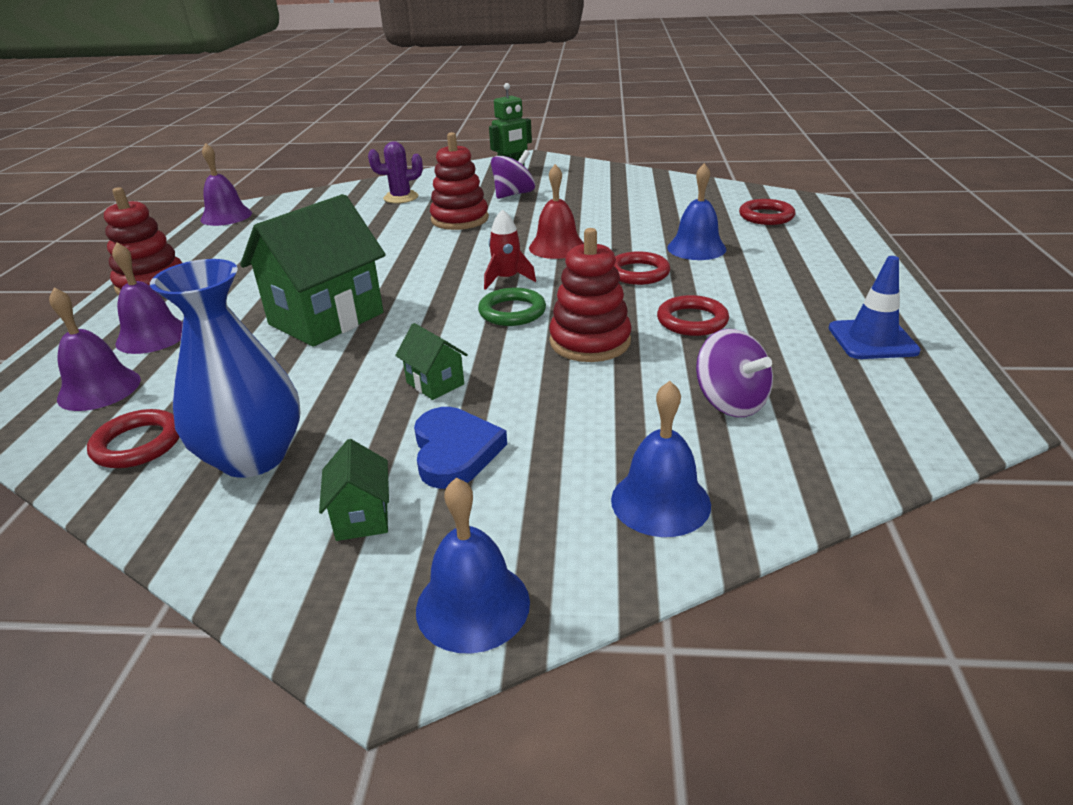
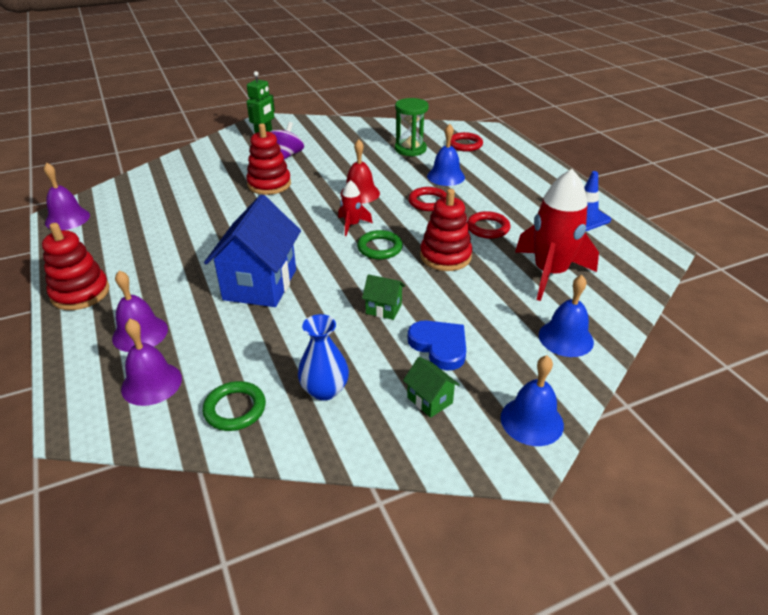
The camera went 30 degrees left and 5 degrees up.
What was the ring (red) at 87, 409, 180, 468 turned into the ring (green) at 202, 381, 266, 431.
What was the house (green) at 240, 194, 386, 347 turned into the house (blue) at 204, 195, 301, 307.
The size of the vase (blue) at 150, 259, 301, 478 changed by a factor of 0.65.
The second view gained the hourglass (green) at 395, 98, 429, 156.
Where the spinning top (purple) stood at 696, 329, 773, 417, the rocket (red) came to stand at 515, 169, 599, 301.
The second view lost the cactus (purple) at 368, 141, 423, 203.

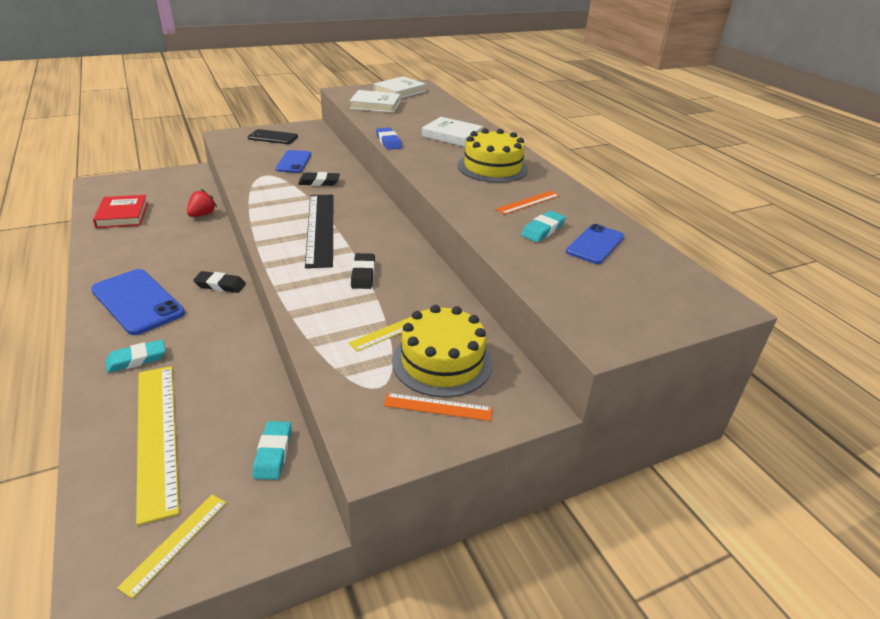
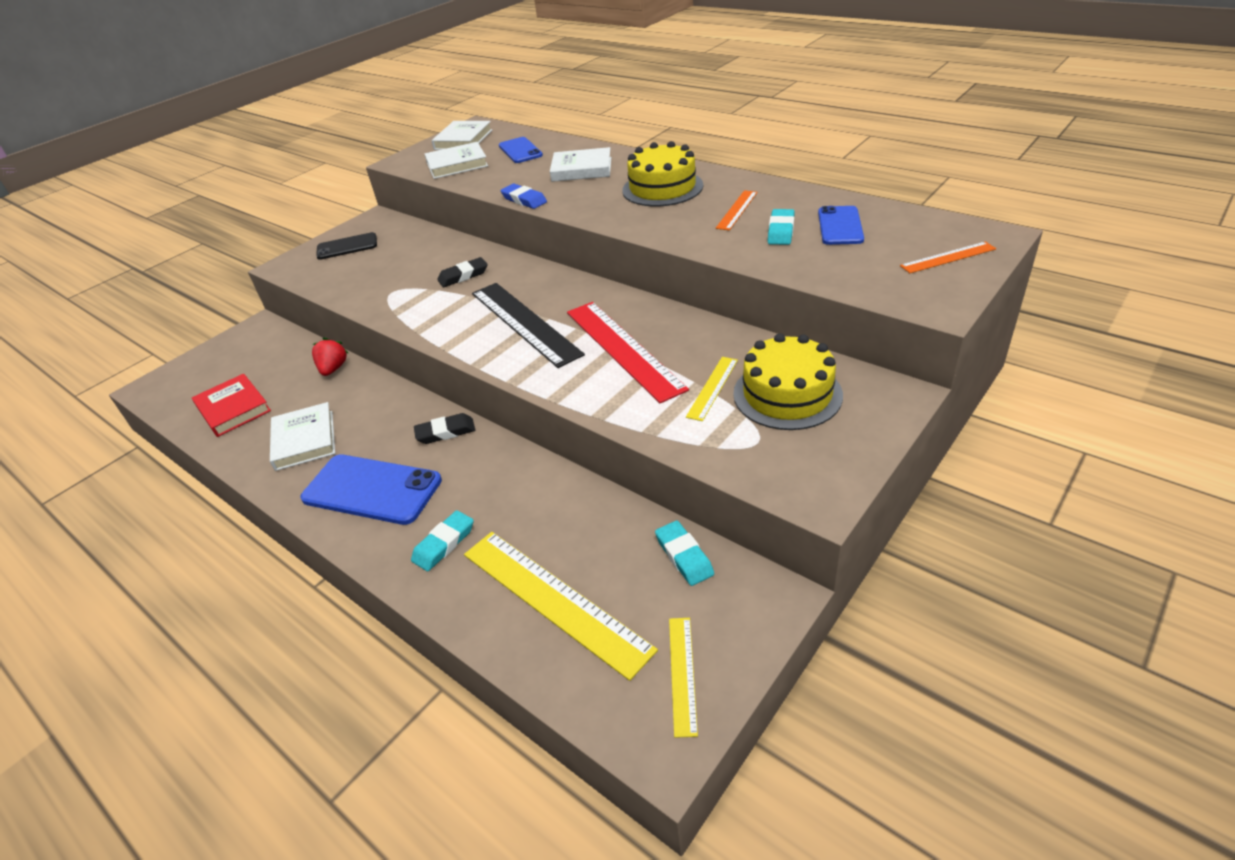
The camera went 20 degrees left and 5 degrees up.
The second view gained the book (white) at 270, 402, 335, 471.
The phone (blue) ended up elsewhere, having gone from 276, 150, 311, 173 to 499, 137, 543, 163.
Where the eraser (black) stood at 351, 253, 375, 289, the ruler (red) came to stand at 567, 302, 689, 403.
The ruler (orange) ended up elsewhere, having gone from 384, 393, 492, 421 to 900, 242, 996, 273.

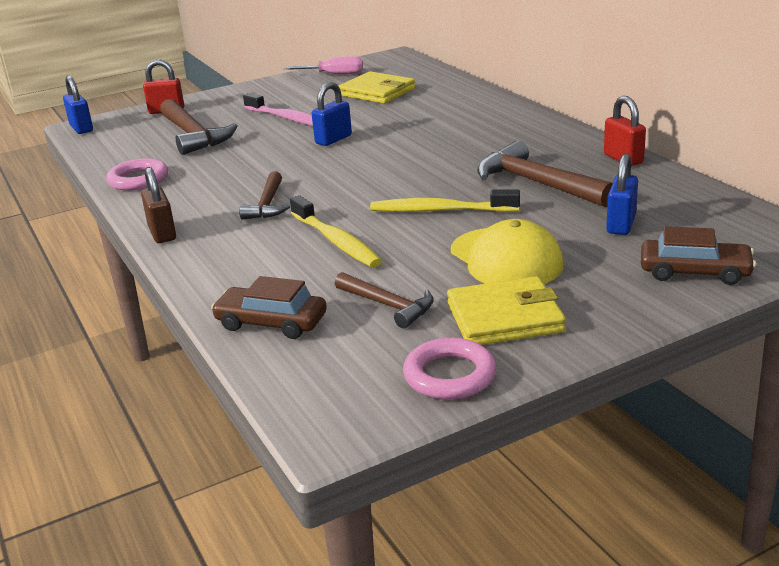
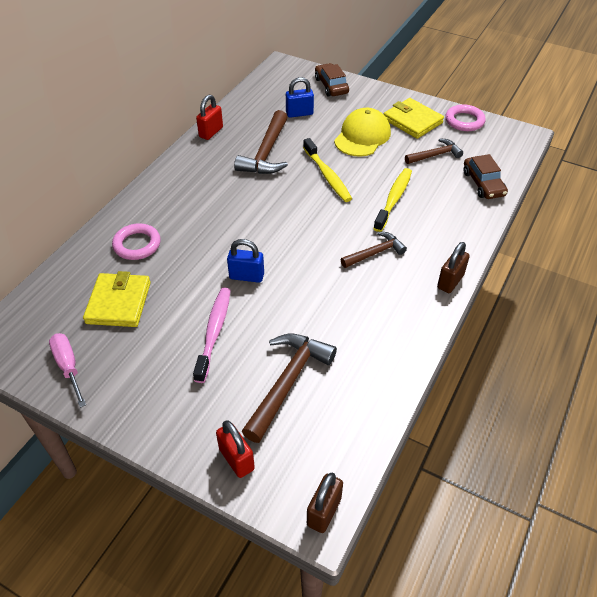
The camera went 125 degrees left and 20 degrees up.
The ring (pink) ended up elsewhere, having gone from 106, 158, 168, 190 to 112, 223, 161, 260.
What was the padlock (blue) at 63, 76, 93, 134 turned into the padlock (brown) at 307, 473, 343, 533.
The hammer (brown) at 335, 272, 434, 328 ended up facing another way, 60 degrees clockwise from before.

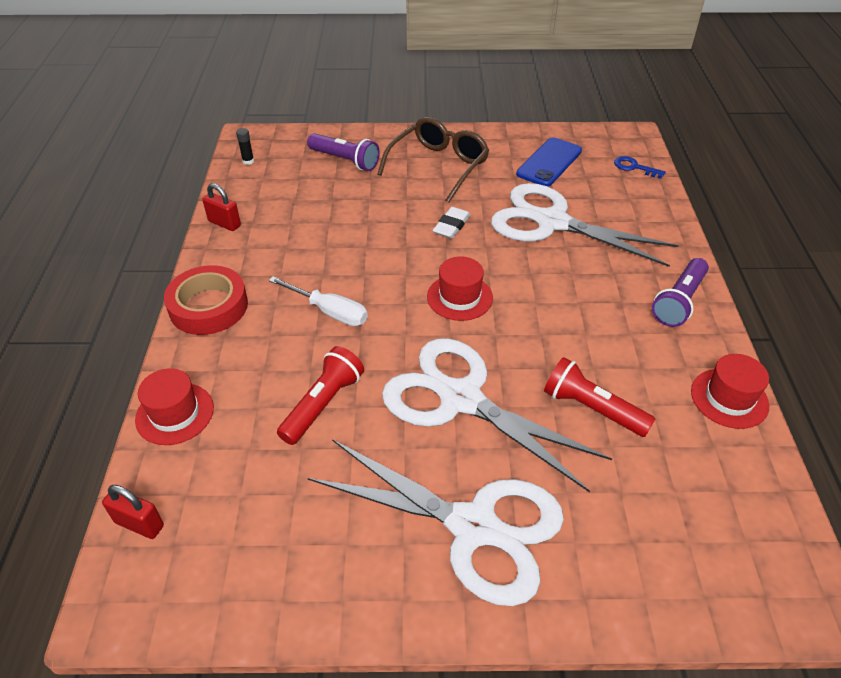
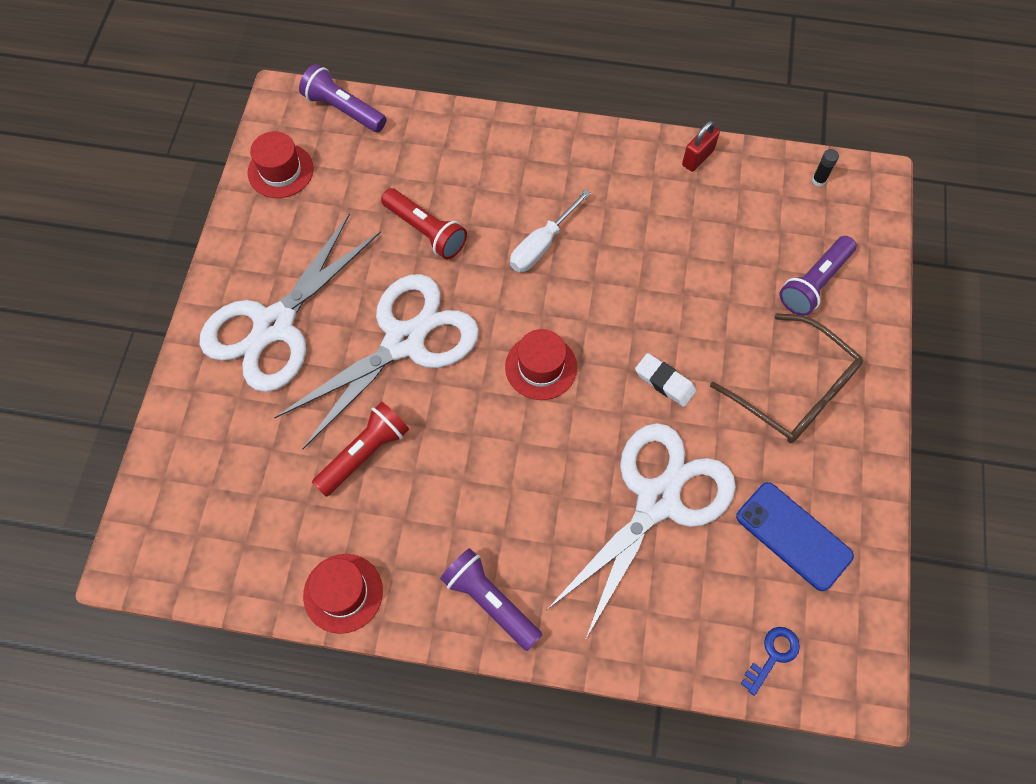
The camera went 100 degrees right and 20 degrees up.
The hat (red) ended up elsewhere, having gone from 135, 368, 214, 445 to 248, 131, 314, 198.
Where the padlock (red) stood at 102, 485, 164, 539, the flashlight (purple) came to stand at 299, 64, 386, 132.
The second view lost the tape (red) at 164, 265, 248, 335.

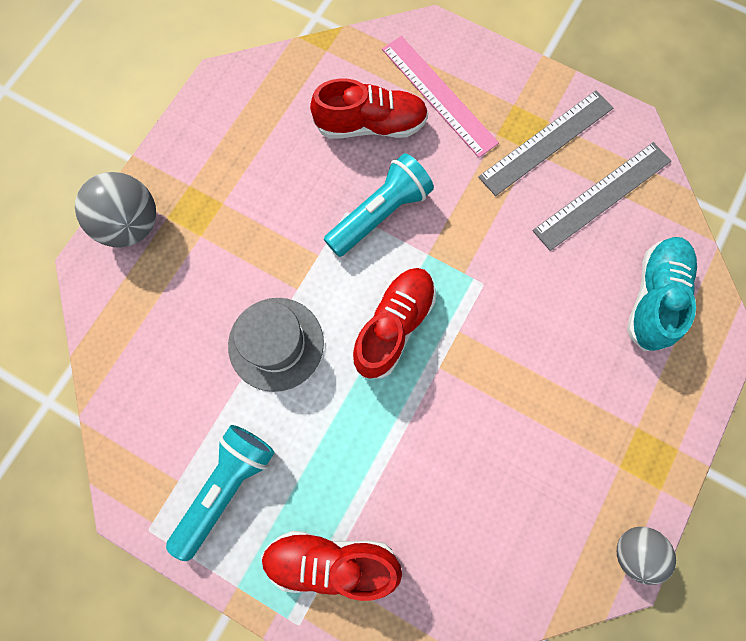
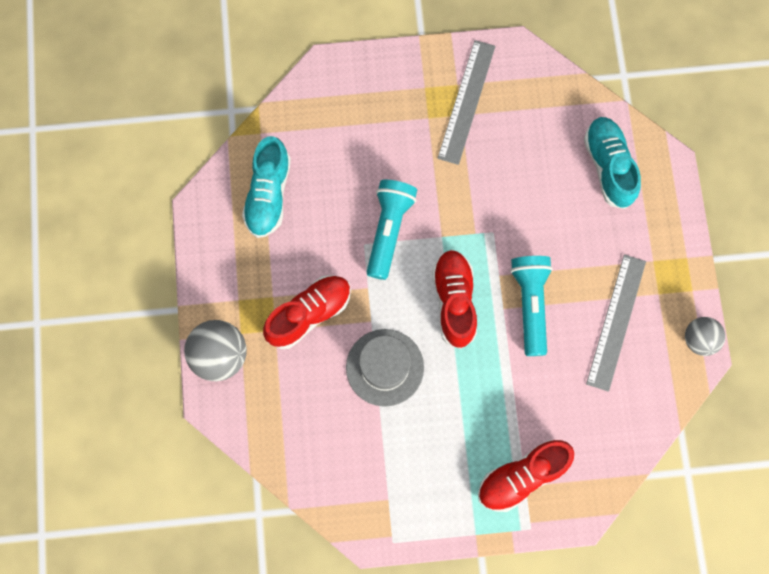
The camera went 35 degrees left and 0 degrees up.
The second view gained the shoe (turquoise) at 242, 136, 291, 238.
The shoe (red) ended up elsewhere, having gone from 310, 78, 428, 139 to 263, 275, 351, 349.
The flashlight (turquoise) ended up elsewhere, having gone from 166, 425, 275, 561 to 510, 256, 553, 356.
The ruler (grey) ended up elsewhere, having gone from 532, 142, 671, 251 to 586, 254, 646, 392.
The second view lost the ruler (pink) at 382, 36, 499, 158.

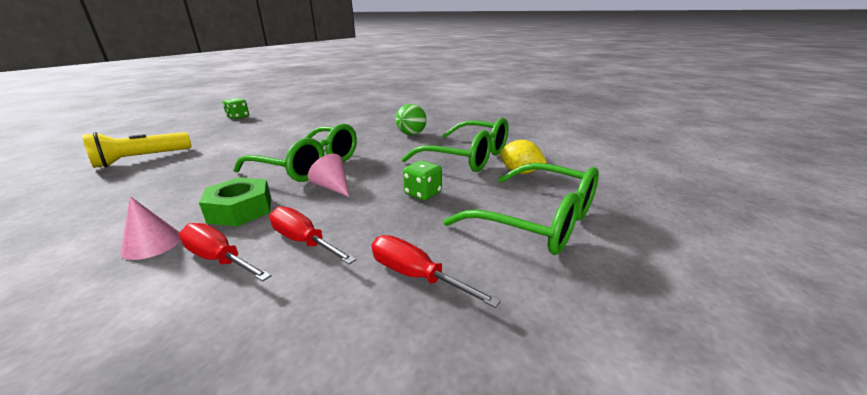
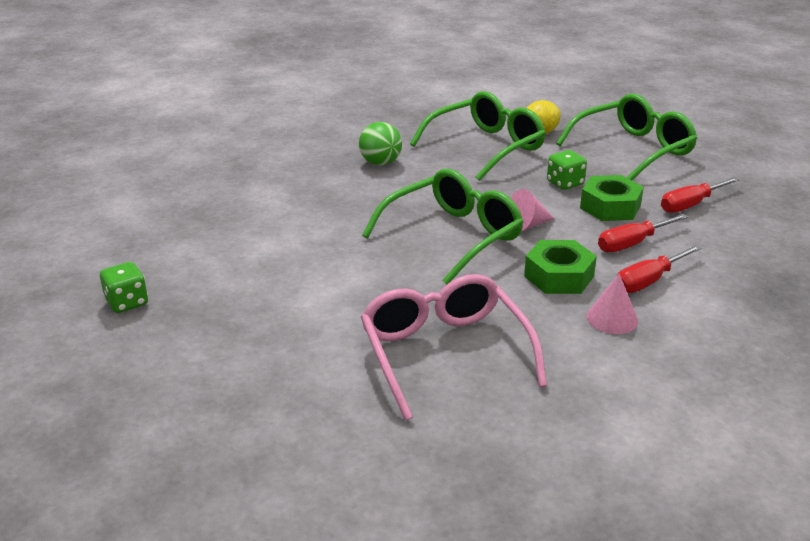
The camera went 70 degrees left and 5 degrees up.
The second view gained the glasses (pink) at 361, 274, 547, 420.
The second view gained the nut (green) at 580, 175, 644, 221.
The second view lost the flashlight (yellow) at 82, 132, 191, 168.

**Work to complete:** Copy the whole listing exactly, excluding the pictures in it.

**Written reply:**
The camera went 30 degrees left and 5 degrees up.
What was the ring (red) at 87, 409, 180, 468 turned into the ring (green) at 202, 381, 266, 431.
What was the house (green) at 240, 194, 386, 347 turned into the house (blue) at 204, 195, 301, 307.
The size of the vase (blue) at 150, 259, 301, 478 changed by a factor of 0.65.
The second view gained the hourglass (green) at 395, 98, 429, 156.
Where the spinning top (purple) stood at 696, 329, 773, 417, the rocket (red) came to stand at 515, 169, 599, 301.
The second view lost the cactus (purple) at 368, 141, 423, 203.

The camera went 20 degrees left and 5 degrees up.
The second view gained the book (white) at 270, 402, 335, 471.
The phone (blue) ended up elsewhere, having gone from 276, 150, 311, 173 to 499, 137, 543, 163.
Where the eraser (black) stood at 351, 253, 375, 289, the ruler (red) came to stand at 567, 302, 689, 403.
The ruler (orange) ended up elsewhere, having gone from 384, 393, 492, 421 to 900, 242, 996, 273.

The camera went 125 degrees left and 20 degrees up.
The ring (pink) ended up elsewhere, having gone from 106, 158, 168, 190 to 112, 223, 161, 260.
What was the padlock (blue) at 63, 76, 93, 134 turned into the padlock (brown) at 307, 473, 343, 533.
The hammer (brown) at 335, 272, 434, 328 ended up facing another way, 60 degrees clockwise from before.

The camera went 100 degrees right and 20 degrees up.
The hat (red) ended up elsewhere, having gone from 135, 368, 214, 445 to 248, 131, 314, 198.
Where the padlock (red) stood at 102, 485, 164, 539, the flashlight (purple) came to stand at 299, 64, 386, 132.
The second view lost the tape (red) at 164, 265, 248, 335.

The camera went 35 degrees left and 0 degrees up.
The second view gained the shoe (turquoise) at 242, 136, 291, 238.
The shoe (red) ended up elsewhere, having gone from 310, 78, 428, 139 to 263, 275, 351, 349.
The flashlight (turquoise) ended up elsewhere, having gone from 166, 425, 275, 561 to 510, 256, 553, 356.
The ruler (grey) ended up elsewhere, having gone from 532, 142, 671, 251 to 586, 254, 646, 392.
The second view lost the ruler (pink) at 382, 36, 499, 158.

The camera went 70 degrees left and 5 degrees up.
The second view gained the glasses (pink) at 361, 274, 547, 420.
The second view gained the nut (green) at 580, 175, 644, 221.
The second view lost the flashlight (yellow) at 82, 132, 191, 168.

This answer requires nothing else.